→ **ASSIGNED TASK**
Take each line of the records below that contains the string "purple" and copy it.

→ **PROVIDED RECORDS**

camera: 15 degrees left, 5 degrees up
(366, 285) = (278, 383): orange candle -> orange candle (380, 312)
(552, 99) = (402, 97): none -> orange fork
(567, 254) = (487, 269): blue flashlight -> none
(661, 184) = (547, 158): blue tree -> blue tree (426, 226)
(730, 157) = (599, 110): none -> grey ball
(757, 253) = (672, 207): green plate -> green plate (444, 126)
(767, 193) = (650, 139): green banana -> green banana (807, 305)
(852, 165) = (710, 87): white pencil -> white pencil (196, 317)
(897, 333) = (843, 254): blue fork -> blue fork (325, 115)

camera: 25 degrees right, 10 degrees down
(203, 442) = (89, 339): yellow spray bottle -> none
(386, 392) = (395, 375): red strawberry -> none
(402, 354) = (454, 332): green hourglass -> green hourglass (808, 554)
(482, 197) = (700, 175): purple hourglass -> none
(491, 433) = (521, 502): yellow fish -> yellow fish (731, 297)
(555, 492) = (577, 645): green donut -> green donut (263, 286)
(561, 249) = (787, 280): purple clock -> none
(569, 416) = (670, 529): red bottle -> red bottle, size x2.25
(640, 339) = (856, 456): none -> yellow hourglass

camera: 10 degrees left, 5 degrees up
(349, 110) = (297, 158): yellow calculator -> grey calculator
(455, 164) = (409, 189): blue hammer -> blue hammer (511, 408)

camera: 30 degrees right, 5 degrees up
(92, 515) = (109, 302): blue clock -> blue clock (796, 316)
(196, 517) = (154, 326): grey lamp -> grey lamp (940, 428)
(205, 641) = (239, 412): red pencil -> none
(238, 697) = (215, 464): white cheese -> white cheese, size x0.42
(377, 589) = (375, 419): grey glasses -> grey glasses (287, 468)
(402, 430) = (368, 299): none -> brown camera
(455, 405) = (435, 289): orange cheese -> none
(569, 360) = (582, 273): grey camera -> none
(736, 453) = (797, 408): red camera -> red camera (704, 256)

→ **SOLUTION TO THIS EXERCISE**
(482, 197) = (700, 175): purple hourglass -> none
(561, 249) = (787, 280): purple clock -> none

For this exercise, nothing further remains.